(Colored shape movement records)
::::

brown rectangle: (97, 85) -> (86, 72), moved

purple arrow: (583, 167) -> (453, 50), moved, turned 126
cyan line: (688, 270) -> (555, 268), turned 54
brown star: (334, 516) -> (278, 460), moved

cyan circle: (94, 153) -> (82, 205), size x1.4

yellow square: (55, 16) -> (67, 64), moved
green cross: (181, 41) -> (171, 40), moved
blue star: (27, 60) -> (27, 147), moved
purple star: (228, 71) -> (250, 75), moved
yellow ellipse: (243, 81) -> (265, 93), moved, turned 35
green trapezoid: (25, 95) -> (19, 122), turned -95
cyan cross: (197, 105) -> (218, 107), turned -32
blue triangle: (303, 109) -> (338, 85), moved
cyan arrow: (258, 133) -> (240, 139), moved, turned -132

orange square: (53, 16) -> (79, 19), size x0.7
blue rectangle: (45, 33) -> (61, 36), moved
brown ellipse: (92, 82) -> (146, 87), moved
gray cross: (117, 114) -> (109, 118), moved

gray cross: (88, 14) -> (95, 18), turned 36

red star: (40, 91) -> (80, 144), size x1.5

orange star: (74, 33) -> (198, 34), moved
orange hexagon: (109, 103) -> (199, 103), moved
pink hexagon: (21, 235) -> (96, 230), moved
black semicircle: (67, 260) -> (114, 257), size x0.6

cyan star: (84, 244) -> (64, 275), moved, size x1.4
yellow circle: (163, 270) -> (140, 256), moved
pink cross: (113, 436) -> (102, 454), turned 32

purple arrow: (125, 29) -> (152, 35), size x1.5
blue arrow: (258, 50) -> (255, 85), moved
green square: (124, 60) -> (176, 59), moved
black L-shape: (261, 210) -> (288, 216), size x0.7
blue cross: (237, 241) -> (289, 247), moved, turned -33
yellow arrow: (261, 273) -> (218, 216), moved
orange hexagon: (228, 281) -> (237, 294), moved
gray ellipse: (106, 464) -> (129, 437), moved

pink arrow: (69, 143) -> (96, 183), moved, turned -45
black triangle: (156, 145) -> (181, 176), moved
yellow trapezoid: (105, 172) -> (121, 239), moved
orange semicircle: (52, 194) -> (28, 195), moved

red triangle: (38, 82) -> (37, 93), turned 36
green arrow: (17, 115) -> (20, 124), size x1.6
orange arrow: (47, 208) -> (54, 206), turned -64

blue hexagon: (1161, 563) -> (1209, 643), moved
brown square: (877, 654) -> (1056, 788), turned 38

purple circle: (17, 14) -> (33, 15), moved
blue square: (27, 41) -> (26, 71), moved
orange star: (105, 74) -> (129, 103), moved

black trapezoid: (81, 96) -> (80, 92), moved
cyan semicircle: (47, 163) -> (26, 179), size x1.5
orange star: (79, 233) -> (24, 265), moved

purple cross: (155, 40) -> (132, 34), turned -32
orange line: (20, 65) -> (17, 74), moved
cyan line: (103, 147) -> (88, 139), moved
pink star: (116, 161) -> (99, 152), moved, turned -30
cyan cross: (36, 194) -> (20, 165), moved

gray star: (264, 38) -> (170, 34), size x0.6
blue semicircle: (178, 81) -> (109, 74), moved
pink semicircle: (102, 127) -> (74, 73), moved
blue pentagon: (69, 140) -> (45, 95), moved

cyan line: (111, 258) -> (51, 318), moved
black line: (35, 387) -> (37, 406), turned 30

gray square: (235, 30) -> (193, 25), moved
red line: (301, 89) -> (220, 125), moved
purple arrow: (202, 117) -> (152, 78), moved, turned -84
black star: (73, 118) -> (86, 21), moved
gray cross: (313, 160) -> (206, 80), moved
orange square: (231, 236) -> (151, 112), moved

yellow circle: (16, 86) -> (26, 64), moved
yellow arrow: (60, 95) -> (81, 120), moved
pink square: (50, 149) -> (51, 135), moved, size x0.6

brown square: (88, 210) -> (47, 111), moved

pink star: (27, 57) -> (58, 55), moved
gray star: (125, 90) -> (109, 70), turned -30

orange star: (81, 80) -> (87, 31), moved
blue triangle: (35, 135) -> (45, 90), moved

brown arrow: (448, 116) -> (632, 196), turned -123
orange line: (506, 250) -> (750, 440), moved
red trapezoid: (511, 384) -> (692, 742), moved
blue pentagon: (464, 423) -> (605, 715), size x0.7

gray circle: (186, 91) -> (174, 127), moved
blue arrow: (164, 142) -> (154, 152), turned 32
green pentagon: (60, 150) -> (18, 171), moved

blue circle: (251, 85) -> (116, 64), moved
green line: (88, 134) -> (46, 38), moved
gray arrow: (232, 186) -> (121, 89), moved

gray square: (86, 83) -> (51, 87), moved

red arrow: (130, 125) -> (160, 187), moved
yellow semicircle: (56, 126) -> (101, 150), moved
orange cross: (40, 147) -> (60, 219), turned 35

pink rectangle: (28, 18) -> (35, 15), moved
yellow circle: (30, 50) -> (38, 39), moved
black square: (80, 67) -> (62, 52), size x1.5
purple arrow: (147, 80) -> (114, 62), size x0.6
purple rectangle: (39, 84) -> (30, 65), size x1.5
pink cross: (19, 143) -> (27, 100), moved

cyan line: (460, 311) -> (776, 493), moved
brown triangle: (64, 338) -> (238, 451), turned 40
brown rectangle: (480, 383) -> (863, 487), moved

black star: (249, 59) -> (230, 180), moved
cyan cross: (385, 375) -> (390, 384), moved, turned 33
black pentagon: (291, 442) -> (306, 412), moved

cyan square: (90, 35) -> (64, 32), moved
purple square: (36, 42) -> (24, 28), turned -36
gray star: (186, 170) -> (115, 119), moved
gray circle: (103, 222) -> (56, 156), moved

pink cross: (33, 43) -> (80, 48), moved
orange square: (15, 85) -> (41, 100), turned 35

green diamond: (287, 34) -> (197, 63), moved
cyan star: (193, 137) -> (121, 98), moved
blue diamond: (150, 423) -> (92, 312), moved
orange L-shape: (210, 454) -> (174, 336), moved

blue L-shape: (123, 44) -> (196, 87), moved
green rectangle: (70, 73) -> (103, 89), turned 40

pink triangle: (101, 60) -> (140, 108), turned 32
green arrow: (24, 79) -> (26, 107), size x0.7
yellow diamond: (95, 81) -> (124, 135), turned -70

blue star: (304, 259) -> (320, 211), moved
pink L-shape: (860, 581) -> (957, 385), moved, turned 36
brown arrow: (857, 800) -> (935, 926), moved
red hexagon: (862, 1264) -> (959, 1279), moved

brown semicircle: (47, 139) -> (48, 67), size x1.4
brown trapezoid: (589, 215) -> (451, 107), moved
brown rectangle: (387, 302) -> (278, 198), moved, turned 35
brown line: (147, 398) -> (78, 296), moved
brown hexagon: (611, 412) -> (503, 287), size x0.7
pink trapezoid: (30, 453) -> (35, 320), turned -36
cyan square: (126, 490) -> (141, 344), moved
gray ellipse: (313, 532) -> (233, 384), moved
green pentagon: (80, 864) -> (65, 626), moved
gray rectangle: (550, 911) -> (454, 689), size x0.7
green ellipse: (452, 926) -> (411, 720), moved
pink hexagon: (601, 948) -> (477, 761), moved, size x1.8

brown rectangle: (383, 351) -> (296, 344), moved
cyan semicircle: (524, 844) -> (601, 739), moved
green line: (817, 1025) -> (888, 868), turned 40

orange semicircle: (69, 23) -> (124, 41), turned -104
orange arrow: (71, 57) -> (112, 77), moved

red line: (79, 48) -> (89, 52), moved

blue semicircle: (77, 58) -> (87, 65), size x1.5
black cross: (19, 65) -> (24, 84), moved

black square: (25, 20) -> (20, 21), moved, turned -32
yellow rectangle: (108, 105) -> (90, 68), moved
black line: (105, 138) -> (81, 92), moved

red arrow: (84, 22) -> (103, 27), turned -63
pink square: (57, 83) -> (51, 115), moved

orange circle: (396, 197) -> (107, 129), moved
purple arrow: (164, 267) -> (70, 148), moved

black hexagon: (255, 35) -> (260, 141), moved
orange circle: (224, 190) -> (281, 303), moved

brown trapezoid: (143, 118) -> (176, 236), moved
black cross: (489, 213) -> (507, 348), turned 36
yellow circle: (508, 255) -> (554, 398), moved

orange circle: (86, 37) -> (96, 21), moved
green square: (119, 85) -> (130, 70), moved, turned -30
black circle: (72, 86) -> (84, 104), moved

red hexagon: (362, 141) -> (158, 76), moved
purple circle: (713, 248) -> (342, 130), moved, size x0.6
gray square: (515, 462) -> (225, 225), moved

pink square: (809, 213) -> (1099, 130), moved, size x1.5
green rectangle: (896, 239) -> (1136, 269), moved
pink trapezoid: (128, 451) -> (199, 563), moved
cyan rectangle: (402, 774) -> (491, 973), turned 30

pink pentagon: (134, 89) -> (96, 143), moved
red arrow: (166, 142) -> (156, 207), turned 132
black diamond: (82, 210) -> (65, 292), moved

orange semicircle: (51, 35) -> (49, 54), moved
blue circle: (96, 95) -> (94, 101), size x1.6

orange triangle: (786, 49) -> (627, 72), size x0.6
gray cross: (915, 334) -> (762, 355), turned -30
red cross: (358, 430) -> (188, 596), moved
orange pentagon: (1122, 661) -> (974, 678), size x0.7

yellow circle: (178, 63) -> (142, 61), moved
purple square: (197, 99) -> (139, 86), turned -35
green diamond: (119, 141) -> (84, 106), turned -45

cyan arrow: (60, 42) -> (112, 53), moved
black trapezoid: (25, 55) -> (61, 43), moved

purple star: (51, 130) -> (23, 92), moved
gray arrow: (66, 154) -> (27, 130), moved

::::

**WORK TO BE COMPLETED**
All lines above between those holding "red arrow: (130, 125) -> (160, 187), moved" and "cyan cross: (385, 375)", inclusive, must be set down unchanged, and no other line may be included.

**EXERCISE ANSWER**
red arrow: (130, 125) -> (160, 187), moved
yellow semicircle: (56, 126) -> (101, 150), moved
orange cross: (40, 147) -> (60, 219), turned 35

pink rectangle: (28, 18) -> (35, 15), moved
yellow circle: (30, 50) -> (38, 39), moved
black square: (80, 67) -> (62, 52), size x1.5
purple arrow: (147, 80) -> (114, 62), size x0.6
purple rectangle: (39, 84) -> (30, 65), size x1.5
pink cross: (19, 143) -> (27, 100), moved

cyan line: (460, 311) -> (776, 493), moved
brown triangle: (64, 338) -> (238, 451), turned 40
brown rectangle: (480, 383) -> (863, 487), moved

black star: (249, 59) -> (230, 180), moved
cyan cross: (385, 375) -> (390, 384), moved, turned 33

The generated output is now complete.